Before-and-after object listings

········

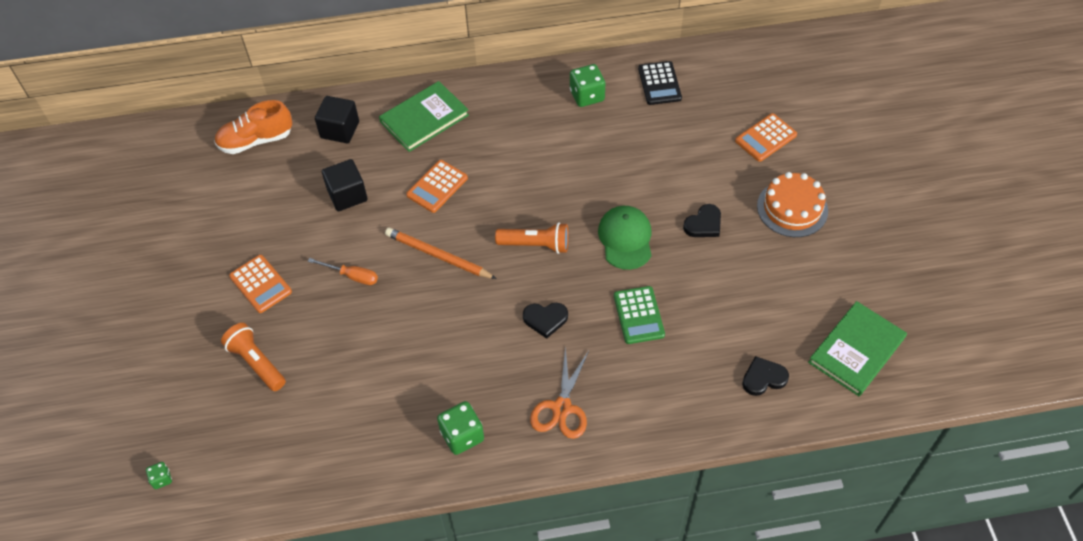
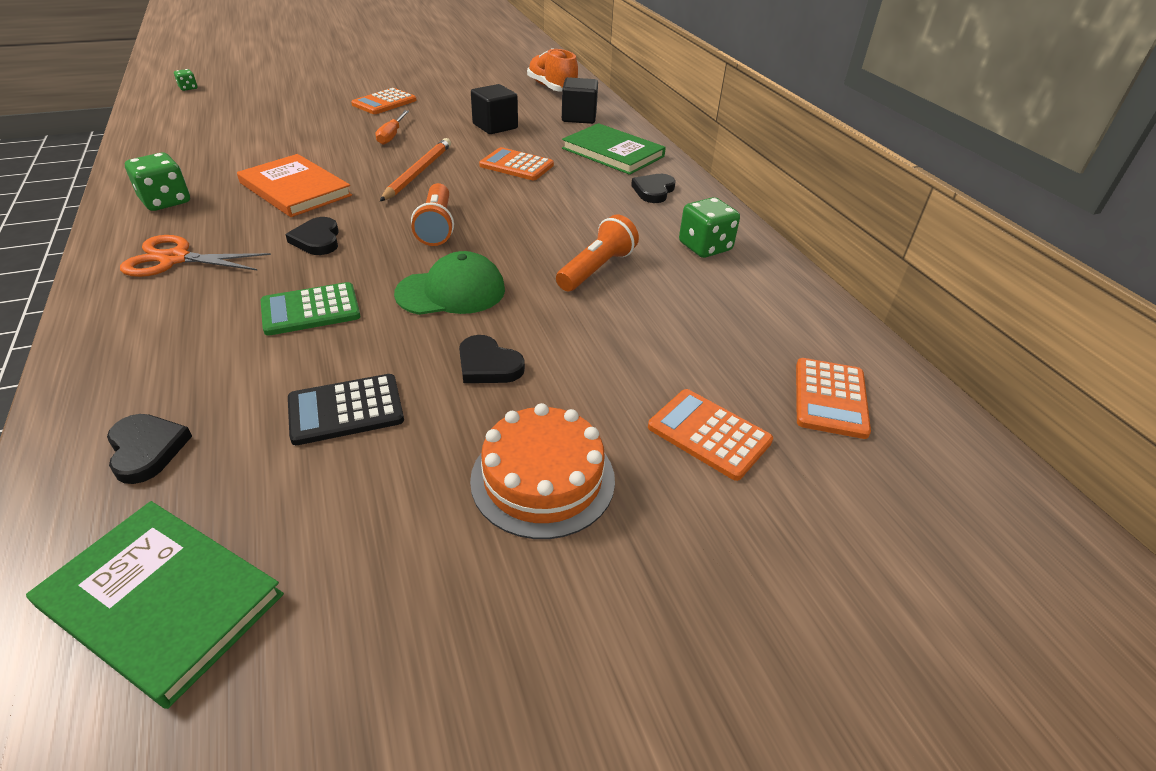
camera: 75 degrees right, 15 degrees down
(256, 362) = (296, 108): orange flashlight -> orange flashlight (596, 269)
(455, 343) = (295, 189): none -> orange book
(500, 106) = (653, 191): none -> black heart
(659, 83) = (767, 306): black calculator -> black calculator (346, 410)
(742, 82) = (830, 398): none -> orange calculator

········

Write only the number of lines in the entries where the string "orange" occurs.

### [Written solution]
3